Exercise aim:
Please write out exactly the lines of the data below from the line holding "purple bowling pin: 11 -> 12" through the line holding "turquoise bowling pin: 13 -> 15", and leave out the rest.

Exercise material:

● ● ●

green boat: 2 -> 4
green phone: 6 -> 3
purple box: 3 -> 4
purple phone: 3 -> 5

● ● ●

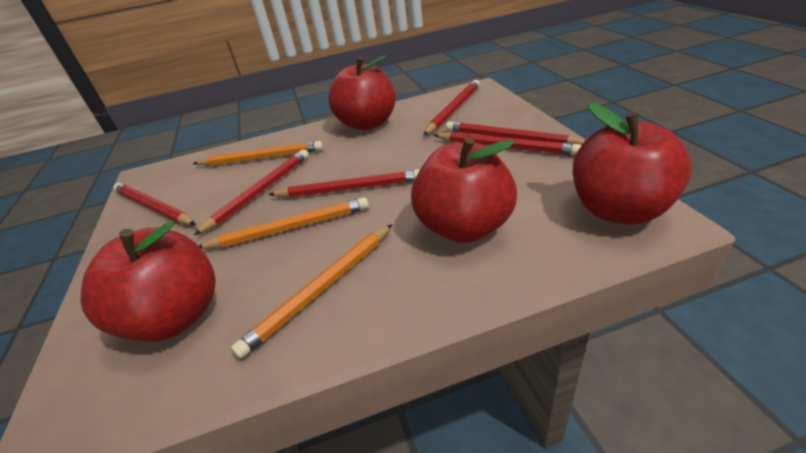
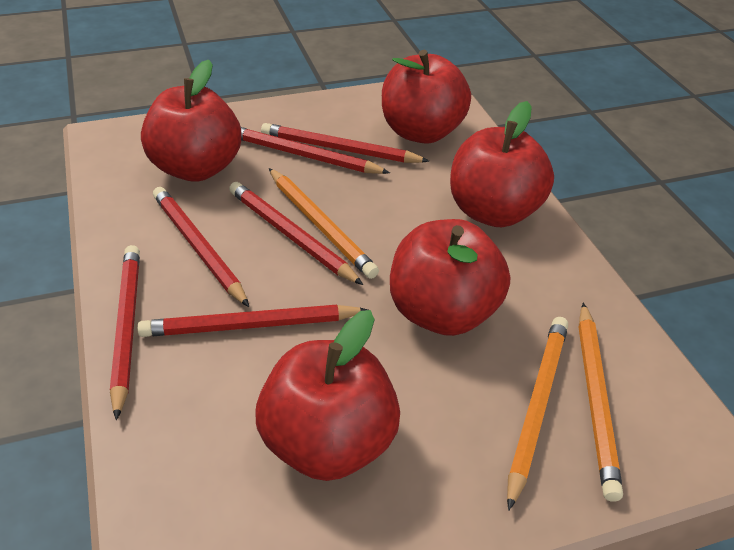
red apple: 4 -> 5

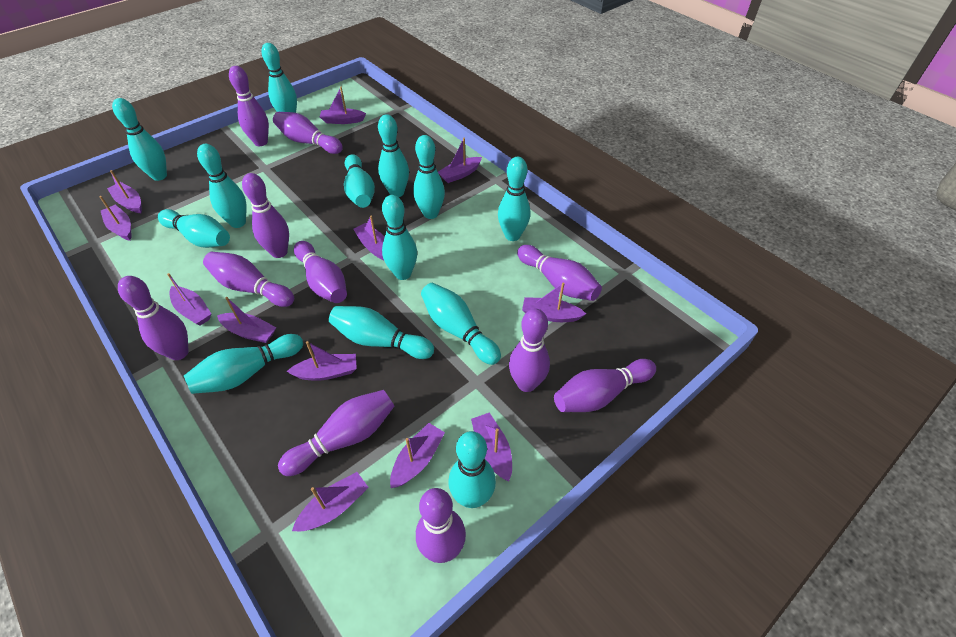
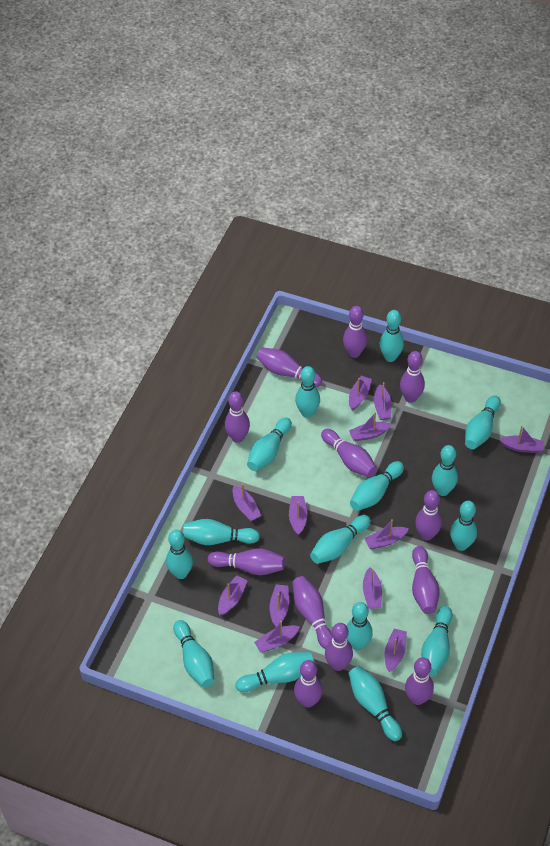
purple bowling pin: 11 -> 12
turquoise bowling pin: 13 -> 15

● ● ●

Task solution:
purple bowling pin: 11 -> 12
turquoise bowling pin: 13 -> 15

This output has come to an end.